The input.
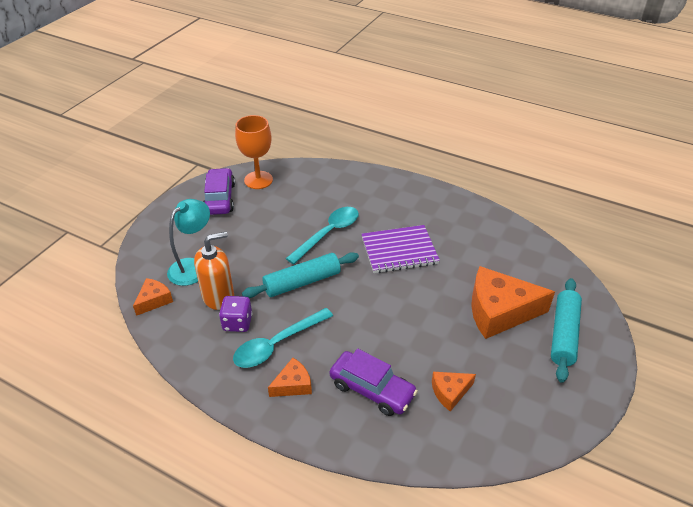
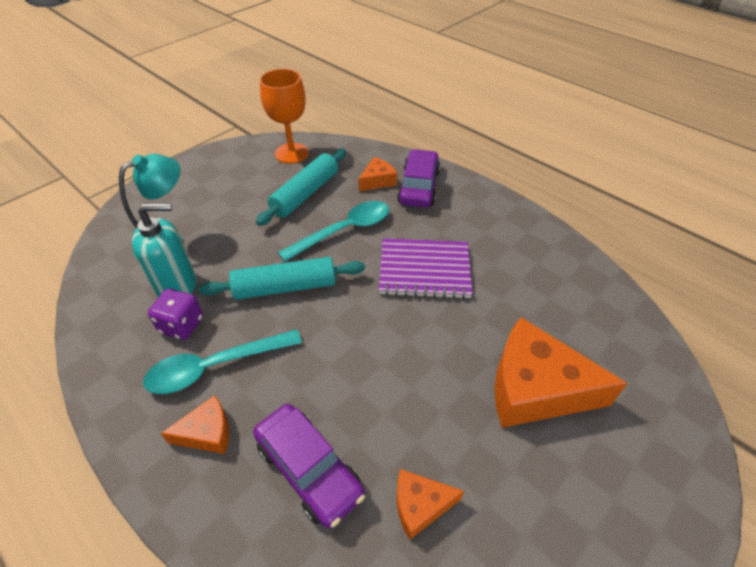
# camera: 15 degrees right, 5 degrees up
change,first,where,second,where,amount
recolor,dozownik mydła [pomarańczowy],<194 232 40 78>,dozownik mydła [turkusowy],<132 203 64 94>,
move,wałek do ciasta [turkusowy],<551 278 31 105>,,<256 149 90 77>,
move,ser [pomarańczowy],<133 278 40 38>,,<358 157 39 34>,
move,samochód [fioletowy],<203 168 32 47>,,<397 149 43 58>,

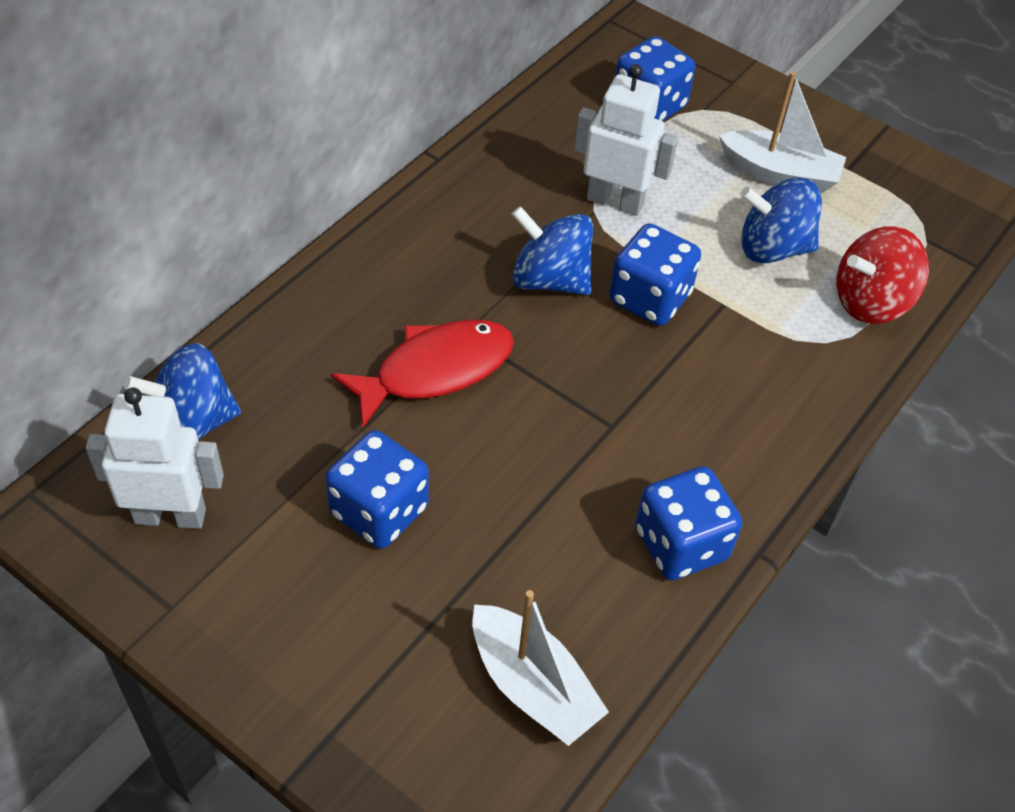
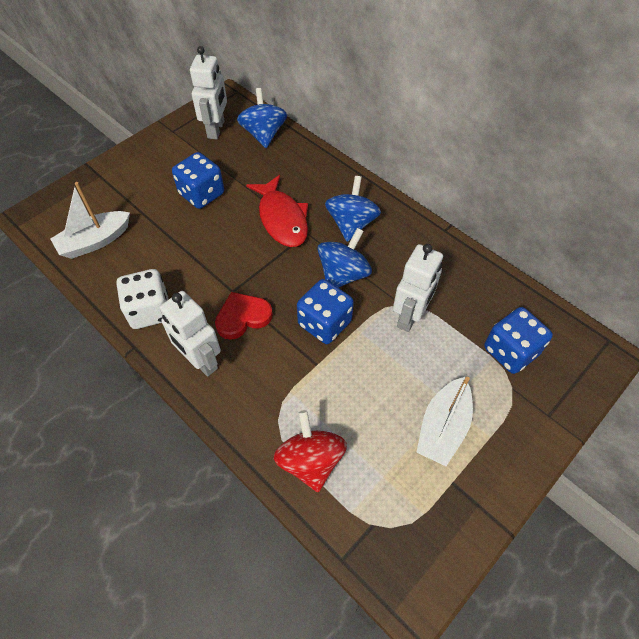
# camera: 100 degrees right, 5 degrees up
change,first,where,second,where,amount
recolor,kostka do gry [niebieski],<635 466 108 114>,kostka do gry [biały],<117 269 52 60>,
insert,,,robot [biały],<160 291 61 85>,
insert,,,serce [czerwony],<215 292 58 48>,
move,bączek [niebieski],<741 178 81 85>,,<325 176 56 66>,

Directions. Leaving every picture out, repeat each line of the material exactly.

Answer space.
# camera: 15 degrees right, 5 degrees up
change,first,where,second,where,amount
recolor,dozownik mydła [pomarańczowy],<194 232 40 78>,dozownik mydła [turkusowy],<132 203 64 94>,
move,wałek do ciasta [turkusowy],<551 278 31 105>,,<256 149 90 77>,
move,ser [pomarańczowy],<133 278 40 38>,,<358 157 39 34>,
move,samochód [fioletowy],<203 168 32 47>,,<397 149 43 58>,

# camera: 100 degrees right, 5 degrees up
change,first,where,second,where,amount
recolor,kostka do gry [niebieski],<635 466 108 114>,kostka do gry [biały],<117 269 52 60>,
insert,,,robot [biały],<160 291 61 85>,
insert,,,serce [czerwony],<215 292 58 48>,
move,bączek [niebieski],<741 178 81 85>,,<325 176 56 66>,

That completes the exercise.